▶ _TASK TO COMPLETE_
With the material below, print exactly the lines between the line holding "pink domino: 0 -> 2" and the line holding "orange hat: 3 -> 1", inclusive. Add nothing else.

▶ _GIVEN RECORDS_

----

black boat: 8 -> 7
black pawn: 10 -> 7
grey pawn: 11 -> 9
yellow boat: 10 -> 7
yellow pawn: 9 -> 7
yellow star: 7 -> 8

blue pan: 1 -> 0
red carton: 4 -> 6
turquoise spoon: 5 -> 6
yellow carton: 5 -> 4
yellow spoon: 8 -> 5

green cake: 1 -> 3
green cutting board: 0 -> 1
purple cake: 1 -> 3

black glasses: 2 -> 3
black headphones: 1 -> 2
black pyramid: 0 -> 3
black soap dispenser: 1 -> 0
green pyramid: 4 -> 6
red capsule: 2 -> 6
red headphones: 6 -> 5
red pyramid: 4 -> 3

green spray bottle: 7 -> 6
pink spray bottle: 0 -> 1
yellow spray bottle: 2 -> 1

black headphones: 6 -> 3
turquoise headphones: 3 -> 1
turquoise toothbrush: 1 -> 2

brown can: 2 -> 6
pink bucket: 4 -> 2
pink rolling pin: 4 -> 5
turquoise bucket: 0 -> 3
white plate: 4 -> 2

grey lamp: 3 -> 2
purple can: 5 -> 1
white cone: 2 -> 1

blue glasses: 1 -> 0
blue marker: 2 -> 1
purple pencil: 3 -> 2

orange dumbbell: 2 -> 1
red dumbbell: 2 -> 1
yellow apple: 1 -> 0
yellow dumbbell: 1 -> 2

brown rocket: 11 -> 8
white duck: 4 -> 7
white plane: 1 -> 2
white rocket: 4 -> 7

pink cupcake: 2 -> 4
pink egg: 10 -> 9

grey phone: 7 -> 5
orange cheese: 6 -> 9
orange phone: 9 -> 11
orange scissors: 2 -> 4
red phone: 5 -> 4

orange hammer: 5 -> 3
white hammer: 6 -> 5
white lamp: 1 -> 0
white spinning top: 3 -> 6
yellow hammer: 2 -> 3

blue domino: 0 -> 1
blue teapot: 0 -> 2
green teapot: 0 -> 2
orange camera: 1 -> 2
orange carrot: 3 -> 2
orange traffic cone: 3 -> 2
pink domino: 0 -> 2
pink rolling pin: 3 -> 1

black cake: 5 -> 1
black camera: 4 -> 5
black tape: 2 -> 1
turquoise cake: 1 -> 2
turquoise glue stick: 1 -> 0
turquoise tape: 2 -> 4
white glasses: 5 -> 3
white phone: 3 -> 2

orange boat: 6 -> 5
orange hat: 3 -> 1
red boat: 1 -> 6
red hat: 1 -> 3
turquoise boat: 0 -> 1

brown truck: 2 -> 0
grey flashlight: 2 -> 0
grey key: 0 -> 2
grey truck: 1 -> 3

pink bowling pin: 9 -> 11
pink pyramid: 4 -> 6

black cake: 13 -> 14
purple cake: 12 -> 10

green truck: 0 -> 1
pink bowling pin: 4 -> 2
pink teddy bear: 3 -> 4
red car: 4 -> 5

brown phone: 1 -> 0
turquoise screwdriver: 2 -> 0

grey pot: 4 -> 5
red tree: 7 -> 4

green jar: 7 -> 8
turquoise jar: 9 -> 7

----

▶ _EXERCISE ANSWER_
pink domino: 0 -> 2
pink rolling pin: 3 -> 1

black cake: 5 -> 1
black camera: 4 -> 5
black tape: 2 -> 1
turquoise cake: 1 -> 2
turquoise glue stick: 1 -> 0
turquoise tape: 2 -> 4
white glasses: 5 -> 3
white phone: 3 -> 2

orange boat: 6 -> 5
orange hat: 3 -> 1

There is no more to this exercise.